*PROBLEM TO SOLVE*.
Find every line below with the string "arrow" and pick it out.

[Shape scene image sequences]
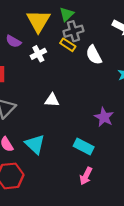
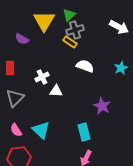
white cross: (38, 54) -> (42, 77), moved
white semicircle: (94, 55) -> (85, 66), moved, turned 138
cyan rectangle: (84, 147) -> (84, 132), turned 48

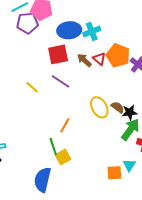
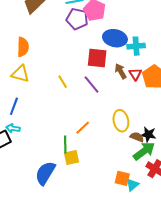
brown semicircle: (118, 107) -> (137, 137), moved, turned -32
orange square: (114, 173) -> (122, 178), moved

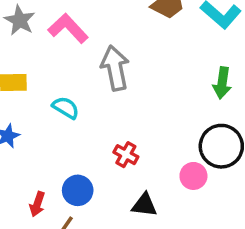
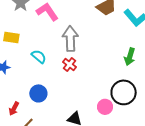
red cross: (126, 155) -> (69, 65), moved
blue circle: (78, 190) -> (38, 93), moved

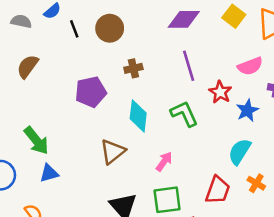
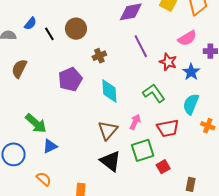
green L-shape: (184, 114) -> (154, 93), moved
brown triangle: (113, 152) -> (108, 130), moved
red trapezoid: (218, 190) -> (168, 128), moved, turned 70

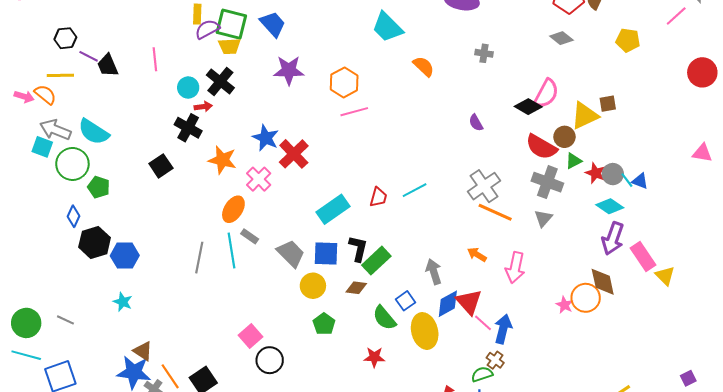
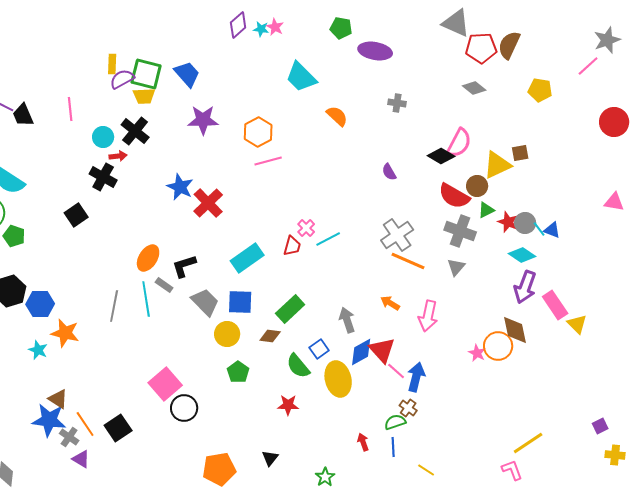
orange star: (222, 160) -> (65, 333), moved
pink cross: (259, 179) -> (306, 228), moved, size x0.7
black L-shape: (358, 248) -> (184, 266), moved, turned -120
pink square: (251, 336) -> (165, 384), size x1.4

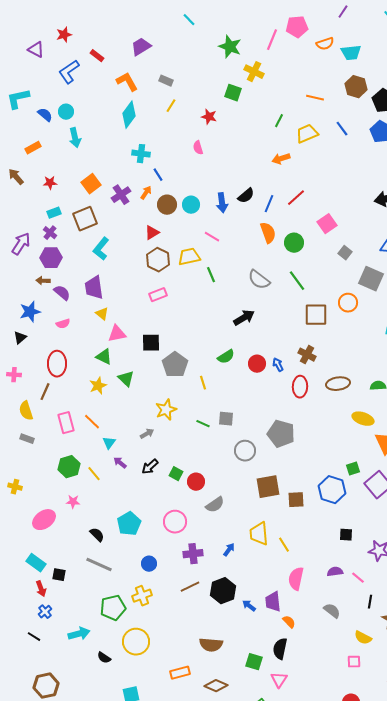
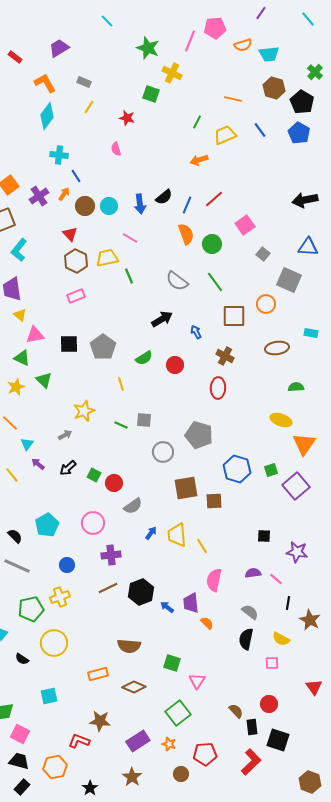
red triangle: (152, 233) -> (70, 234), turned -42
gray pentagon: (175, 365) -> (103, 347), moved
blue arrow: (278, 365) -> (196, 332), moved
brown ellipse: (338, 384) -> (277, 348), moved
blue hexagon: (332, 490) -> (237, 469), moved
blue arrow: (229, 550) -> (151, 533), moved
black semicircle: (280, 649) -> (246, 639), moved

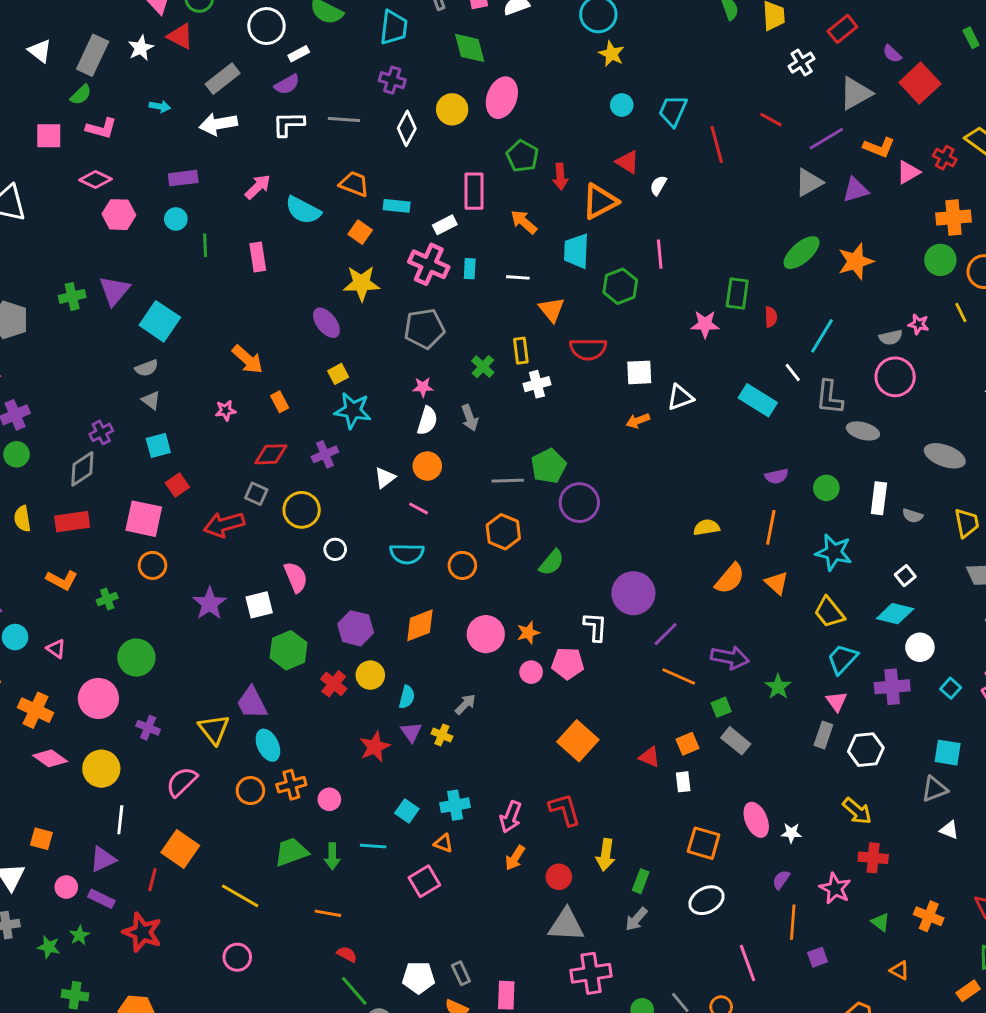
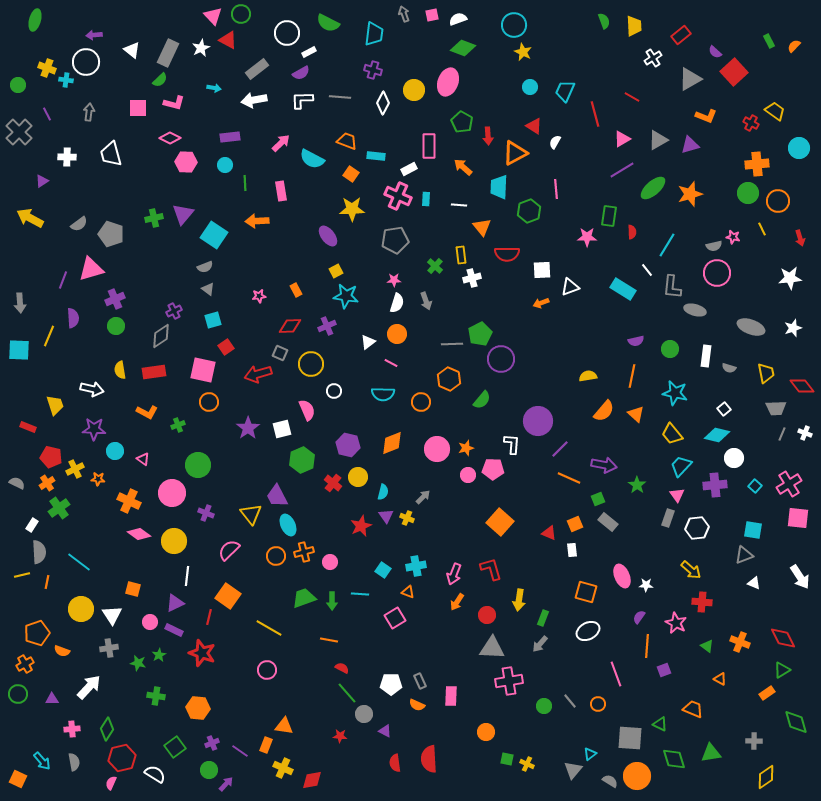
green diamond: (470, 48) -> (463, 48), moved, turned -55
purple line: (826, 139) -> (622, 170), moved
pink triangle: (908, 172) -> (622, 139), moved
orange arrow: (247, 359) -> (257, 221), moved, turned 135

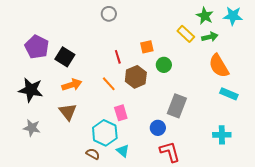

*RESPONSE AREA*.
blue arrow: (278, 365) -> (196, 332), moved
blue arrow: (229, 550) -> (151, 533), moved
orange arrow: (247, 359) -> (257, 221), moved, turned 135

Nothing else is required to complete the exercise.